Items listed in a dataset:
=== Begin Enclosure ===

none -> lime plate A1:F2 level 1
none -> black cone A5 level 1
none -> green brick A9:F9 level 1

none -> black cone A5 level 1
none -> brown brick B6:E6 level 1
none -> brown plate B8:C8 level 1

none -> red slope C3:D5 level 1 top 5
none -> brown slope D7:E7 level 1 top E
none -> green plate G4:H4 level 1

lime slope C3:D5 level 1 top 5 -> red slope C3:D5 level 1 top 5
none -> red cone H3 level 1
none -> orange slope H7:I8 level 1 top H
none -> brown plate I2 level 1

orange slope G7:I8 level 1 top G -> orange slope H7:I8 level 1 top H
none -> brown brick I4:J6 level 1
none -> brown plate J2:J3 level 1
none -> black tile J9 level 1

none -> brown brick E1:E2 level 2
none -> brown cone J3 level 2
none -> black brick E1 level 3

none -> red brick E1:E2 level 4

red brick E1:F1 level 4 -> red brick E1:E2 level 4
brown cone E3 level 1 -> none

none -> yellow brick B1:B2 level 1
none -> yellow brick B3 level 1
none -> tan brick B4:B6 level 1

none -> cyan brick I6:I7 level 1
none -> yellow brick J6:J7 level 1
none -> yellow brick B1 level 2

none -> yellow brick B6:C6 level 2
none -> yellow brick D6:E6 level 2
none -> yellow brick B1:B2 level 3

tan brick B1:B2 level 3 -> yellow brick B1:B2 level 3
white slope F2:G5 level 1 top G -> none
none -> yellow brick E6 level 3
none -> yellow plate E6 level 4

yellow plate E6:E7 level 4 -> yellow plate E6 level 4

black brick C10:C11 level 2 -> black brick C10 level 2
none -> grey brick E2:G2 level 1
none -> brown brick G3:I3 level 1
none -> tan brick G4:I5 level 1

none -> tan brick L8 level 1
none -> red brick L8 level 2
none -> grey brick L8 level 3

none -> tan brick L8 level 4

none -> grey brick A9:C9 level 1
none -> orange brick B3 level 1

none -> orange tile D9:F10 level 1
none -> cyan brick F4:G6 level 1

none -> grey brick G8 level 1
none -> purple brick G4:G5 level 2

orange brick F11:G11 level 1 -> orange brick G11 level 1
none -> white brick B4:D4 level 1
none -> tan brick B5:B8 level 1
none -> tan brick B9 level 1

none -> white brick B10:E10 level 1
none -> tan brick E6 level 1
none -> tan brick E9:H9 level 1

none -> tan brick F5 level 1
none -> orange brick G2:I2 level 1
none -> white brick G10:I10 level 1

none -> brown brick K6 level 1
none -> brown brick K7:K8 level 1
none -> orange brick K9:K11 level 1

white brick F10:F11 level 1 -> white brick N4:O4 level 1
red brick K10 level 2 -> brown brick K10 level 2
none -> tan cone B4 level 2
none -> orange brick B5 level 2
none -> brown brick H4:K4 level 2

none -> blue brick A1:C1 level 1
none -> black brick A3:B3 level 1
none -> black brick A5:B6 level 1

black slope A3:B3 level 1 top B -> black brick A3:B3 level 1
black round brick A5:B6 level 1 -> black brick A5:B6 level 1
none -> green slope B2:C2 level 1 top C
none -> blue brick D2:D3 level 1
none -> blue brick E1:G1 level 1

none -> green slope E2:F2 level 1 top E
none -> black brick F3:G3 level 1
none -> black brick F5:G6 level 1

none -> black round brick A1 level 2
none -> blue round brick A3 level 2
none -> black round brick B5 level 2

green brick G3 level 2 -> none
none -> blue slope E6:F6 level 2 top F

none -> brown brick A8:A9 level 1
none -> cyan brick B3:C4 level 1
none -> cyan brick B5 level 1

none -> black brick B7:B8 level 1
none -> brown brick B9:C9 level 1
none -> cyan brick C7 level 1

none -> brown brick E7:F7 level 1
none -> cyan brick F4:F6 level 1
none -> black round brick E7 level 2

=== End Enclosure ===

Your assignment
Check every line above for the word "orange" and copy those that have it.

Output of the exercise
none -> orange slope H7:I8 level 1 top H
orange slope G7:I8 level 1 top G -> orange slope H7:I8 level 1 top H
none -> orange brick B3 level 1
none -> orange tile D9:F10 level 1
orange brick F11:G11 level 1 -> orange brick G11 level 1
none -> orange brick G2:I2 level 1
none -> orange brick K9:K11 level 1
none -> orange brick B5 level 2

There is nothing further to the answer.